All entries need to be written out again exactly, without their pictures.
*** Opening of GIVEN DATA ***
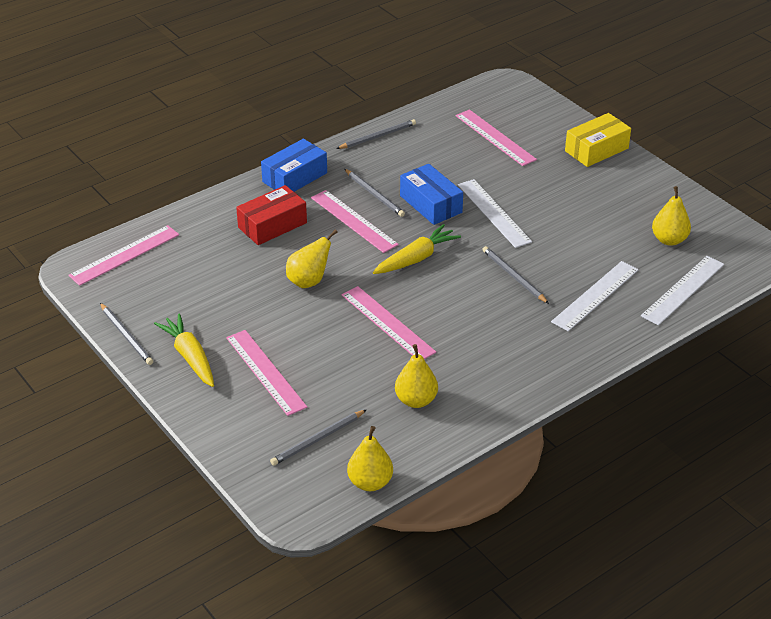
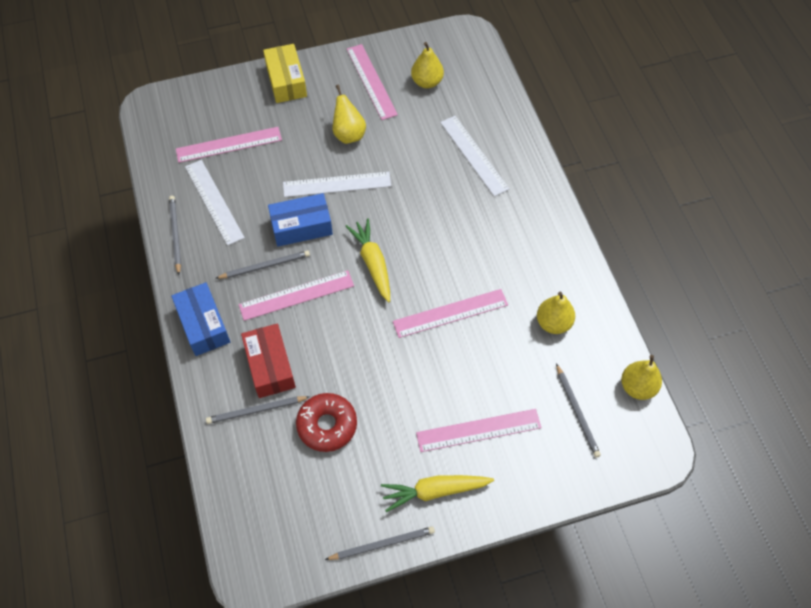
camera: 70 degrees left, 20 degrees up
pink ruler [68,225,179,286] -> pink ruler moved to [347,44,398,120]
yellow pear [286,229,338,288] -> yellow pear moved to [333,84,366,144]
grey pencil [482,246,549,304] -> grey pencil moved to [206,396,309,424]
white ruler [641,256,724,325] -> white ruler moved to [185,160,245,246]
none -> red donut [296,393,357,452]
*** Close of GIVEN DATA ***
#### RESPONSE:
camera: 70 degrees left, 20 degrees up
pink ruler [68,225,179,286] -> pink ruler moved to [347,44,398,120]
yellow pear [286,229,338,288] -> yellow pear moved to [333,84,366,144]
grey pencil [482,246,549,304] -> grey pencil moved to [206,396,309,424]
white ruler [641,256,724,325] -> white ruler moved to [185,160,245,246]
none -> red donut [296,393,357,452]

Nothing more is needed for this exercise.